What the task asks:
Copy the records below verbatim, from the first line through the line containing "camera: 50 degrees right, 5 degrees down", inclusive, and output nothing else.

Object correspondence data:
- Opening Delimiter -
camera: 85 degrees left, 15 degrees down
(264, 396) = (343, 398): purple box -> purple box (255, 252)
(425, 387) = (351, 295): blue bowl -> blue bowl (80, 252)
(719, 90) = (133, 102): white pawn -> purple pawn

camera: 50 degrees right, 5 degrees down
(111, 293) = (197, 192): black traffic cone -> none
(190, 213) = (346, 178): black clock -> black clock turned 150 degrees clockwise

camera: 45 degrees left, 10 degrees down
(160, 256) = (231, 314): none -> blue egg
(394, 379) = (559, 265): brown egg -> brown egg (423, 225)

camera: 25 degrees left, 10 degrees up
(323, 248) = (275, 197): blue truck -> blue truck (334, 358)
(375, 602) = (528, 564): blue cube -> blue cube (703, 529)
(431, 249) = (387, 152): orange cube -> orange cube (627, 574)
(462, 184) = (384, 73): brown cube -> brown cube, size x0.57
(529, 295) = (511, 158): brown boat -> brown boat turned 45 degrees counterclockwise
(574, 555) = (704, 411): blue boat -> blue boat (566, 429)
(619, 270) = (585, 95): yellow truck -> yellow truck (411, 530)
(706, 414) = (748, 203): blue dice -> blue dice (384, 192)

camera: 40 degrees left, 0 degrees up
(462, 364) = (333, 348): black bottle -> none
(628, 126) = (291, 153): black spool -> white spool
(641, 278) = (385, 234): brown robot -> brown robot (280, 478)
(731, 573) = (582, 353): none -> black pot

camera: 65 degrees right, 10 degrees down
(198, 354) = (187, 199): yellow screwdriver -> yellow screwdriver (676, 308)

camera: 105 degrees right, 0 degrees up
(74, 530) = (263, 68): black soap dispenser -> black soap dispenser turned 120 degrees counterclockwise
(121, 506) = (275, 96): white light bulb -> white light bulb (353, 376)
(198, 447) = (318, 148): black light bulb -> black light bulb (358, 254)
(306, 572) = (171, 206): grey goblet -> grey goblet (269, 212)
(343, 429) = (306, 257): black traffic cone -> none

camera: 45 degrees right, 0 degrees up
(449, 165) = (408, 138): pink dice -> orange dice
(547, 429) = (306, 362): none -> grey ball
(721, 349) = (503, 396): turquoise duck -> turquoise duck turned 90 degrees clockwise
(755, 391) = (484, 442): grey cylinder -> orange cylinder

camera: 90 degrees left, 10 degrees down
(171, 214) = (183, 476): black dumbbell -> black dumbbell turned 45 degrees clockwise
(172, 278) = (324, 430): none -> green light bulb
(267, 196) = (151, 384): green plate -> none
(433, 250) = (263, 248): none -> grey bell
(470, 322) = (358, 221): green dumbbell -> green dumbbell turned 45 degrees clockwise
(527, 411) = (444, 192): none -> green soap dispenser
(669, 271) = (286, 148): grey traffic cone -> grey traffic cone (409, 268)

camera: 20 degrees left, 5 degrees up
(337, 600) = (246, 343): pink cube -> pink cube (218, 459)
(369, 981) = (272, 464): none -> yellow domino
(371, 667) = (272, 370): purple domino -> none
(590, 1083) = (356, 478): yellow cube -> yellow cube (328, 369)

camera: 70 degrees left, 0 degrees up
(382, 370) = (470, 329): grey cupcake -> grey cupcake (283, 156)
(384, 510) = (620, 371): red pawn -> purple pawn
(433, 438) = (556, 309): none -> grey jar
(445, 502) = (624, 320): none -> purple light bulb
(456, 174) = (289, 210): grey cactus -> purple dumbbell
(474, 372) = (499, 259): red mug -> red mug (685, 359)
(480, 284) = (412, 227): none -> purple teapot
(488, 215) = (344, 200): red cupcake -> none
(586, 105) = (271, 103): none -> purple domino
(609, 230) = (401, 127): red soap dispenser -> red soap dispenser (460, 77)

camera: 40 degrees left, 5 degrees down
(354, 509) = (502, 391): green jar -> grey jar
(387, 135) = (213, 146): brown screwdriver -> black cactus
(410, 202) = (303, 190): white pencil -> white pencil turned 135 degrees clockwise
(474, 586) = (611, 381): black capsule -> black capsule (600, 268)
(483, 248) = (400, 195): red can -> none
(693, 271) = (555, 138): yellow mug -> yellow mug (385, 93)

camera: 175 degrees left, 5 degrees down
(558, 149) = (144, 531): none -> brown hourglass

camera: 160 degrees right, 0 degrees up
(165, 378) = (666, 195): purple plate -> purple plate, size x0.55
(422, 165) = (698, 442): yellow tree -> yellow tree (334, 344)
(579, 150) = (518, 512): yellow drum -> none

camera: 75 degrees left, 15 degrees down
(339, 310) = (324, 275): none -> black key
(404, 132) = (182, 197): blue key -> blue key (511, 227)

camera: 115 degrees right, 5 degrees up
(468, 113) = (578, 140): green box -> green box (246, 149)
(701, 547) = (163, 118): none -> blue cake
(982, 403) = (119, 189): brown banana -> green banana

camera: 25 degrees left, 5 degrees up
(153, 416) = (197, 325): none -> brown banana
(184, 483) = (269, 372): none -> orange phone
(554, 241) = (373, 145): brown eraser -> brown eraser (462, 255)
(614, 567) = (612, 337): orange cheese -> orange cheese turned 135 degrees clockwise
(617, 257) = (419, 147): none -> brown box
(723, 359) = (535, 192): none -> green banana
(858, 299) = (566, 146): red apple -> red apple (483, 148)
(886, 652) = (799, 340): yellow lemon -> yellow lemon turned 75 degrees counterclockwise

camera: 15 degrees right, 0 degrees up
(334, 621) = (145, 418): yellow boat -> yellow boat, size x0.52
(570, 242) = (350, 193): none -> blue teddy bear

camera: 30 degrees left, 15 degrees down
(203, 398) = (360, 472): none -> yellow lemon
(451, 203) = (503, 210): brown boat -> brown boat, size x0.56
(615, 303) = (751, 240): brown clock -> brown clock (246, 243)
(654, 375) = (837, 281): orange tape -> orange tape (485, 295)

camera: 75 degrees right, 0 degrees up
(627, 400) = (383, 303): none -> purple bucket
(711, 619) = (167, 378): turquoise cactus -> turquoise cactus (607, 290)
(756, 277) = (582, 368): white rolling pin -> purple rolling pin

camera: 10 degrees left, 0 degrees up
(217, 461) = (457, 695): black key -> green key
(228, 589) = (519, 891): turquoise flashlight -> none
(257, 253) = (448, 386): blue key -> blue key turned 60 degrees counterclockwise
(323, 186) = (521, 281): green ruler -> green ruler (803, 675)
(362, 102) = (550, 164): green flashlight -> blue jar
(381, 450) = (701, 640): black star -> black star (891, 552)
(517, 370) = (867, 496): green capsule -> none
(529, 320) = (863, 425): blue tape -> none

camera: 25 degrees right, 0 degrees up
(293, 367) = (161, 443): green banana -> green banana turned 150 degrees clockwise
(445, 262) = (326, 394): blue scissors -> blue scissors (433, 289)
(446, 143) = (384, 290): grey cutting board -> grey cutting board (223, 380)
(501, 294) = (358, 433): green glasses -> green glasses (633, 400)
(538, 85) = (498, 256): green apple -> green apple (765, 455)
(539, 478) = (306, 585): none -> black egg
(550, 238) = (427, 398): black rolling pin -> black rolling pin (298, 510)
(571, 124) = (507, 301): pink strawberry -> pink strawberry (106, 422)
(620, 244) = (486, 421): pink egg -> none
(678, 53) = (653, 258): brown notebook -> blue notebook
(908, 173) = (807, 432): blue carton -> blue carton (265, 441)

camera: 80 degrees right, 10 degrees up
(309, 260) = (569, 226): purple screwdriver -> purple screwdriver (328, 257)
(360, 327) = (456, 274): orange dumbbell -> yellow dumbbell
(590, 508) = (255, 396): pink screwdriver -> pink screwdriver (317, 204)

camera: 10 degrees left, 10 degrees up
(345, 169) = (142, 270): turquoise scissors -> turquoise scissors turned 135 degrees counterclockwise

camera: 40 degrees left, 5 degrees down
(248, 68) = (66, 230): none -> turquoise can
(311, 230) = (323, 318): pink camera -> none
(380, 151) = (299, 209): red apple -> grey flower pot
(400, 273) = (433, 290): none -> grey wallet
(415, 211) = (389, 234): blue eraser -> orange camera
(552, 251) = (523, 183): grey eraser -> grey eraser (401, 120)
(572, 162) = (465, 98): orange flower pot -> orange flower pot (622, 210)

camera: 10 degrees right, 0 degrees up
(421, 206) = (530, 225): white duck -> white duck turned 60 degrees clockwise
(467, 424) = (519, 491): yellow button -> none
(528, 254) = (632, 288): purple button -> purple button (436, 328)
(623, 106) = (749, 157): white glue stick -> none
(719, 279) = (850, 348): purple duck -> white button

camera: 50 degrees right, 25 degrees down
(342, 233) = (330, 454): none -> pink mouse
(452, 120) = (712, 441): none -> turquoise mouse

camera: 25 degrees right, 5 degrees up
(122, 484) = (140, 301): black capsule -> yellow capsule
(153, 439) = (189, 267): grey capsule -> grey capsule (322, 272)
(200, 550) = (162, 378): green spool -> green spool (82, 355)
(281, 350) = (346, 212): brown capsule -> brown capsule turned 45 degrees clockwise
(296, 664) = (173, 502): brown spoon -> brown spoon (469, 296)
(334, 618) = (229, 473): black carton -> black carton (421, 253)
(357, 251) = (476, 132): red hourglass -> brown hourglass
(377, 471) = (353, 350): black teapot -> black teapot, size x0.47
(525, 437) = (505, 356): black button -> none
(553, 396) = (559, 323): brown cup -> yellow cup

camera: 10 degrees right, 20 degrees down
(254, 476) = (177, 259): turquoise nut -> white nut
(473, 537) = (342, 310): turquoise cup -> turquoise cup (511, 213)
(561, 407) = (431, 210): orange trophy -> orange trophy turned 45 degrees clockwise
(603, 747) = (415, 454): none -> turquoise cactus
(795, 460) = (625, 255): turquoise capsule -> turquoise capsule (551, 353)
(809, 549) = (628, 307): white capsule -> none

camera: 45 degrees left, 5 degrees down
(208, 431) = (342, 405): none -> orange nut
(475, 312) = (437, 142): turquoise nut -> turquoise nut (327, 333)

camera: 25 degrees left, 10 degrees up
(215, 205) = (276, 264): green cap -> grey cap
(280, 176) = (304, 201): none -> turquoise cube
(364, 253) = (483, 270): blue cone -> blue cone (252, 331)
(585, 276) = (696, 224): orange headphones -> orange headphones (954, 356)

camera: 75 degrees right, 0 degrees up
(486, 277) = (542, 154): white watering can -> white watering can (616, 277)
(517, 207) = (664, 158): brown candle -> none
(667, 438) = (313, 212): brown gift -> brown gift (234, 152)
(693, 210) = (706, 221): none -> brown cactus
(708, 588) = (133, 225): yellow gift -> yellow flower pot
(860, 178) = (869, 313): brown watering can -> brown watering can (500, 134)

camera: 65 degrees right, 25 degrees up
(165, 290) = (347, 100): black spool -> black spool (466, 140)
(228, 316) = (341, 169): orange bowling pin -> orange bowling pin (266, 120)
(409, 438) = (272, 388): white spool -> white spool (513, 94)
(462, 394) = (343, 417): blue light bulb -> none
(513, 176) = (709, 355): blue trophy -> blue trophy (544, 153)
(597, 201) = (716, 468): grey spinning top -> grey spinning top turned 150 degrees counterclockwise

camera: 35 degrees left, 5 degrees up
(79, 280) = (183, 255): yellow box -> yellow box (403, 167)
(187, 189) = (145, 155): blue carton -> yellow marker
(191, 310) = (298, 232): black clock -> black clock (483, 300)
- Closing Delimiter -
Solved problem:
camera: 85 degrees left, 15 degrees down
(264, 396) = (343, 398): purple box -> purple box (255, 252)
(425, 387) = (351, 295): blue bowl -> blue bowl (80, 252)
(719, 90) = (133, 102): white pawn -> purple pawn

camera: 50 degrees right, 5 degrees down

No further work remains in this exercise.